(Stored items)
________________________________________
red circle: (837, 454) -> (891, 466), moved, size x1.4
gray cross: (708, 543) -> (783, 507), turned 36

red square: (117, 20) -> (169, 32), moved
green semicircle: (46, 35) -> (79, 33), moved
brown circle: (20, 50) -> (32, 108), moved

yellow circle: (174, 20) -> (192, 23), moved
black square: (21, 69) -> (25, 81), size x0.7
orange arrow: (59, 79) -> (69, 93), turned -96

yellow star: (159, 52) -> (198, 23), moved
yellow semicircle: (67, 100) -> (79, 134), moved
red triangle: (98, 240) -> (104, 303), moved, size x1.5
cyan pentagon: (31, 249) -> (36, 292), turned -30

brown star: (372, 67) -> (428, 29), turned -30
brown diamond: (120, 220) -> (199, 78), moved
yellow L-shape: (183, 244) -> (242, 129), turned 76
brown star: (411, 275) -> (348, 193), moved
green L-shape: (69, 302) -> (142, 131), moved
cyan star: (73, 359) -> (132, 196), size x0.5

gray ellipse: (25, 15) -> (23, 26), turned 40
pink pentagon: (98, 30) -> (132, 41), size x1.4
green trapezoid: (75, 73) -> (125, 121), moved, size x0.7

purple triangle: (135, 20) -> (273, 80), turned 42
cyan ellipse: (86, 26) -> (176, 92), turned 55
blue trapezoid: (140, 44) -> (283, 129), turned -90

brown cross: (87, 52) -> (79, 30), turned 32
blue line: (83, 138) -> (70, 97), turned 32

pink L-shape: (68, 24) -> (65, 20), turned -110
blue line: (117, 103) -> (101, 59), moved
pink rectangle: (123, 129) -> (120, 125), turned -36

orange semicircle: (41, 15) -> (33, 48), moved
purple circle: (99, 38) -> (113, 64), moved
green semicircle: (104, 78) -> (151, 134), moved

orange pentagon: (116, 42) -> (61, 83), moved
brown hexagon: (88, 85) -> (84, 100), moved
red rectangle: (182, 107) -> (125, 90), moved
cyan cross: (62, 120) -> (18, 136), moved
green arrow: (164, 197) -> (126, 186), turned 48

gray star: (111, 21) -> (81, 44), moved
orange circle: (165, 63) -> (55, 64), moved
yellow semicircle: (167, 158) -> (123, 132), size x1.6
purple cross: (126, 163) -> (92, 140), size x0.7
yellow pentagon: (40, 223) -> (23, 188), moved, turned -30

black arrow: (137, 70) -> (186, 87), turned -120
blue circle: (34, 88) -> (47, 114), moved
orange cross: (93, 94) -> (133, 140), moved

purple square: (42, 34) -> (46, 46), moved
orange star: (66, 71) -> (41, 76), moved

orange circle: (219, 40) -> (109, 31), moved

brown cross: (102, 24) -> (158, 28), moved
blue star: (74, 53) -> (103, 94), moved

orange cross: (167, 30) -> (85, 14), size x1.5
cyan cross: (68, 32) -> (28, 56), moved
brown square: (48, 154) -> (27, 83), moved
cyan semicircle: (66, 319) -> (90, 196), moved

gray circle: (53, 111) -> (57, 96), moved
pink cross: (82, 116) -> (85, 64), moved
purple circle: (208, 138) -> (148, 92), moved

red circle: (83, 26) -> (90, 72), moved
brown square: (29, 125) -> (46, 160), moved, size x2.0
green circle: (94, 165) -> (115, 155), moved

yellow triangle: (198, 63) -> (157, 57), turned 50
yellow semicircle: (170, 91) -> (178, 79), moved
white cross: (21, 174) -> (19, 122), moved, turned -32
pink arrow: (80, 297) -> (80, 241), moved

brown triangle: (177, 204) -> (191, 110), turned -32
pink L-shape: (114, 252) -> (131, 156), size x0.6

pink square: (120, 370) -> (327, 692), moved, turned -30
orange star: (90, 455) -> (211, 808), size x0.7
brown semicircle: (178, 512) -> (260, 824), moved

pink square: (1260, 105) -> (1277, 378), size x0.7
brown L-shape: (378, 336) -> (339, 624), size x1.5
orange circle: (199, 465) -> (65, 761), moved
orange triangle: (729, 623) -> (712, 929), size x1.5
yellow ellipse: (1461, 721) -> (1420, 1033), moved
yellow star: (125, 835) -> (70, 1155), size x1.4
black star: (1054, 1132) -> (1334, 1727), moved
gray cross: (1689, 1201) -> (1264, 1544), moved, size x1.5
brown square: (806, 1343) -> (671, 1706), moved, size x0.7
________________________________________
* ASSIGNED TASK
The expected answer is an exact copy of the lines above, beginning at the line with "blue trapezoid: (140, 44)" and ending at the line with "yellow pentagon: (40, 223)", with both ends in.

* ANSWER SPACE
blue trapezoid: (140, 44) -> (283, 129), turned -90

brown cross: (87, 52) -> (79, 30), turned 32
blue line: (83, 138) -> (70, 97), turned 32

pink L-shape: (68, 24) -> (65, 20), turned -110
blue line: (117, 103) -> (101, 59), moved
pink rectangle: (123, 129) -> (120, 125), turned -36

orange semicircle: (41, 15) -> (33, 48), moved
purple circle: (99, 38) -> (113, 64), moved
green semicircle: (104, 78) -> (151, 134), moved

orange pentagon: (116, 42) -> (61, 83), moved
brown hexagon: (88, 85) -> (84, 100), moved
red rectangle: (182, 107) -> (125, 90), moved
cyan cross: (62, 120) -> (18, 136), moved
green arrow: (164, 197) -> (126, 186), turned 48

gray star: (111, 21) -> (81, 44), moved
orange circle: (165, 63) -> (55, 64), moved
yellow semicircle: (167, 158) -> (123, 132), size x1.6
purple cross: (126, 163) -> (92, 140), size x0.7
yellow pentagon: (40, 223) -> (23, 188), moved, turned -30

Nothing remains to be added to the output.